▶ [DATASET ENTRIES]

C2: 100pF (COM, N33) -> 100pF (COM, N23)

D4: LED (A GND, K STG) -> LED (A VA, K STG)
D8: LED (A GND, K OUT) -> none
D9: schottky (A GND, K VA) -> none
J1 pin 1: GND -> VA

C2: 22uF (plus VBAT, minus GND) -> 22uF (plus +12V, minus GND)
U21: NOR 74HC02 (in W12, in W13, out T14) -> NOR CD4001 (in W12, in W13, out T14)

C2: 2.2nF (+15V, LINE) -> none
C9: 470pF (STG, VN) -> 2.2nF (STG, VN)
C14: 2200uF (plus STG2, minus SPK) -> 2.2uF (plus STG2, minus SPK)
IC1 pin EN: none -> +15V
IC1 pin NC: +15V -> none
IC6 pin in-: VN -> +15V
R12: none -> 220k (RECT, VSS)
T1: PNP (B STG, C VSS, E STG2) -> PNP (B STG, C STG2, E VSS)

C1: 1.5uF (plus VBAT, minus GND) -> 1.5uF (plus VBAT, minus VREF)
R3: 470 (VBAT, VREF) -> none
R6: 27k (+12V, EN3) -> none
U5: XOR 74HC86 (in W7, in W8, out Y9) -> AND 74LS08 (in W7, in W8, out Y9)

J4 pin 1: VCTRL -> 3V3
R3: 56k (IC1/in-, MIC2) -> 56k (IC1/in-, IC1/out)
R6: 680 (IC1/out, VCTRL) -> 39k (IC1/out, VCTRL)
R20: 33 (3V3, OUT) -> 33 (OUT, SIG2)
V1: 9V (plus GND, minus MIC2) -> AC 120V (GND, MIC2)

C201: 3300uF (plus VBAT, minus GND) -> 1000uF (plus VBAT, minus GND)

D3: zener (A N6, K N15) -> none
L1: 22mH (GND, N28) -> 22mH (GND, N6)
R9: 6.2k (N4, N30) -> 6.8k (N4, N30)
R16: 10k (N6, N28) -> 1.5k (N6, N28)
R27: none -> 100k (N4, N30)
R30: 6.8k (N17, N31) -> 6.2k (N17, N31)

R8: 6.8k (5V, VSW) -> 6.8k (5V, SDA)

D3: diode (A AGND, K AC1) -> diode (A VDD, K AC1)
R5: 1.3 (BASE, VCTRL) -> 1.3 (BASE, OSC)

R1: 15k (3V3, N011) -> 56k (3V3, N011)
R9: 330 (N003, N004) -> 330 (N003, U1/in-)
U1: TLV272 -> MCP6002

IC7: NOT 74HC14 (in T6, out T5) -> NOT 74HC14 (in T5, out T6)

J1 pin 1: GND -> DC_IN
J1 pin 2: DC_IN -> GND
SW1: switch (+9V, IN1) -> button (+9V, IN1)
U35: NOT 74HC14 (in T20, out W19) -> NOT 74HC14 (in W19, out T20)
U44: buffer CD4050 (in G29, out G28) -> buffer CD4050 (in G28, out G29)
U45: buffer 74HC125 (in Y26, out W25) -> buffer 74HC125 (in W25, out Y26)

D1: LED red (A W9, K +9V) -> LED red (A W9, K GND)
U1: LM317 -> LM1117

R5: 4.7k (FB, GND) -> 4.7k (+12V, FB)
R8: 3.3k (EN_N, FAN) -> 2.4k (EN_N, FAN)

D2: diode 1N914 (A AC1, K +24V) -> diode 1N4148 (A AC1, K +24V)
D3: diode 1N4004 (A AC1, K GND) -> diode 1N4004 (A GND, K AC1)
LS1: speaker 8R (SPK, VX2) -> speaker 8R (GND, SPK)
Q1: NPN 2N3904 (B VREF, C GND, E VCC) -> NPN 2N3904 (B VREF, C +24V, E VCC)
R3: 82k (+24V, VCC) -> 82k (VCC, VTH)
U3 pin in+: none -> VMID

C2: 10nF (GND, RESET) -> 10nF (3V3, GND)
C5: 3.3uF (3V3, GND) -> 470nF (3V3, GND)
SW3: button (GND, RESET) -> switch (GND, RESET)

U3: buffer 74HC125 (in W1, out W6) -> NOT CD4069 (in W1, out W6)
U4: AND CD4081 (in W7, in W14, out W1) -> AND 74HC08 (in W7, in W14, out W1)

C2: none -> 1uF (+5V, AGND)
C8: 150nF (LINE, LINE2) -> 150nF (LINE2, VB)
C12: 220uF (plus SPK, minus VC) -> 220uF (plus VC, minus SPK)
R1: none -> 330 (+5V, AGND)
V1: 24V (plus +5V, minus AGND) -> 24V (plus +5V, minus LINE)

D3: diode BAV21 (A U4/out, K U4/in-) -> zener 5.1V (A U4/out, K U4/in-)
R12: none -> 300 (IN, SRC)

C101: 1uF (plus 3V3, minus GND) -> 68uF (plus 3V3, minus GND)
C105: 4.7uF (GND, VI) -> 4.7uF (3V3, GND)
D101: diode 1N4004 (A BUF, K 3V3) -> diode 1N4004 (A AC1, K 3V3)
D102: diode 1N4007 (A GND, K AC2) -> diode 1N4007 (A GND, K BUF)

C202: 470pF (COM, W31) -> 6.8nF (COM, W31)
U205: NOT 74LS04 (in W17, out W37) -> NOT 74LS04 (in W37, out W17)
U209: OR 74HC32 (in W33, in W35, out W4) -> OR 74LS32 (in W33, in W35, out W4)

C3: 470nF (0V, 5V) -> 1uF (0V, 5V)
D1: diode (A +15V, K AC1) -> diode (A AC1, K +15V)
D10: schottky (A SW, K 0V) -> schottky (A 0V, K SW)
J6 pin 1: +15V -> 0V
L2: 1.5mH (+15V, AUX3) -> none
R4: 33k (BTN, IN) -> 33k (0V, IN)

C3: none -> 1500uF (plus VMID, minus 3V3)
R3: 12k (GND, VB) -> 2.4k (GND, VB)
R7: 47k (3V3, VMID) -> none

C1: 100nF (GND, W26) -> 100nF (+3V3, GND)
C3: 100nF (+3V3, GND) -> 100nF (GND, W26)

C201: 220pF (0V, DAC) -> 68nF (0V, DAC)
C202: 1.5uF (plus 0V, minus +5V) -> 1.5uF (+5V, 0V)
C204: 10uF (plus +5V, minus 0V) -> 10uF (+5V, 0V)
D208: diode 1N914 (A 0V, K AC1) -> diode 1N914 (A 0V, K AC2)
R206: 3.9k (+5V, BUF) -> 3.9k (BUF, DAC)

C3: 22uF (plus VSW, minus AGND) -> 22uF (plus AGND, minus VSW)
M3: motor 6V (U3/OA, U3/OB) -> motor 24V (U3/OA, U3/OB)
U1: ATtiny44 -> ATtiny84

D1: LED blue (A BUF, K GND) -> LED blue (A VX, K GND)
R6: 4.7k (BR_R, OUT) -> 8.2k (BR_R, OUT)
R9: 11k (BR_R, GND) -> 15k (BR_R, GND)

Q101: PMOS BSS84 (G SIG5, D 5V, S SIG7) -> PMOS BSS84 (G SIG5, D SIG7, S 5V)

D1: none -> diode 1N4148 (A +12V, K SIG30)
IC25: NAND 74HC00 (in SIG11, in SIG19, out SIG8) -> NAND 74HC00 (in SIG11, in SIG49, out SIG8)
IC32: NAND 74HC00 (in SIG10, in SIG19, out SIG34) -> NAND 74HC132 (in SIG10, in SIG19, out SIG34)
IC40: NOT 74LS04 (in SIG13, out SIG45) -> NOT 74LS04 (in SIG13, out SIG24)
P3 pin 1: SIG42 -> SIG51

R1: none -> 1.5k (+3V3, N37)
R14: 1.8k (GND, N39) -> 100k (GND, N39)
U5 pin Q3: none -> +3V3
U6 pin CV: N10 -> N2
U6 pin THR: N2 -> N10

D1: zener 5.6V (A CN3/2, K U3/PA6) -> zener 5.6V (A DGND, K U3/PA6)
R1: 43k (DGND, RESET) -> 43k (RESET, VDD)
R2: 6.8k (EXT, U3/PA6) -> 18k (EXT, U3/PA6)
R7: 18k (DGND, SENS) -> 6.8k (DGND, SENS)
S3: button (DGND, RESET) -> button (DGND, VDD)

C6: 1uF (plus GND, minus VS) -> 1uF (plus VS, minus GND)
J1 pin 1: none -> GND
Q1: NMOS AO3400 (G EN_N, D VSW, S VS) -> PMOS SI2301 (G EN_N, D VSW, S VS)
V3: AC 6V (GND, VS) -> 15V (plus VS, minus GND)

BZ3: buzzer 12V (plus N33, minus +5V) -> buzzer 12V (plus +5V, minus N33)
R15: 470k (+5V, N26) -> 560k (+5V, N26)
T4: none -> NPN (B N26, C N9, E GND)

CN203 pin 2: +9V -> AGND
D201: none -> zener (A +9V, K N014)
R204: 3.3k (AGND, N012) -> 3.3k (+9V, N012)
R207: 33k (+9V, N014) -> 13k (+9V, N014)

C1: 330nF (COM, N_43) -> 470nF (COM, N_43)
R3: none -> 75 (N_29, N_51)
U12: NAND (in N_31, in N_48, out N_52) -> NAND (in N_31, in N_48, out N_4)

▶ [PROBLEM TO WORK ON]
Everything above from the line containing "U1: TLV272 -> MCP6002" down to the line containing "U45: buffer 74HC125" should be copied exactly, both end lines included, and nothing else.

▶ [PROBLEM SOLUTION]
U1: TLV272 -> MCP6002

IC7: NOT 74HC14 (in T6, out T5) -> NOT 74HC14 (in T5, out T6)

J1 pin 1: GND -> DC_IN
J1 pin 2: DC_IN -> GND
SW1: switch (+9V, IN1) -> button (+9V, IN1)
U35: NOT 74HC14 (in T20, out W19) -> NOT 74HC14 (in W19, out T20)
U44: buffer CD4050 (in G29, out G28) -> buffer CD4050 (in G28, out G29)
U45: buffer 74HC125 (in Y26, out W25) -> buffer 74HC125 (in W25, out Y26)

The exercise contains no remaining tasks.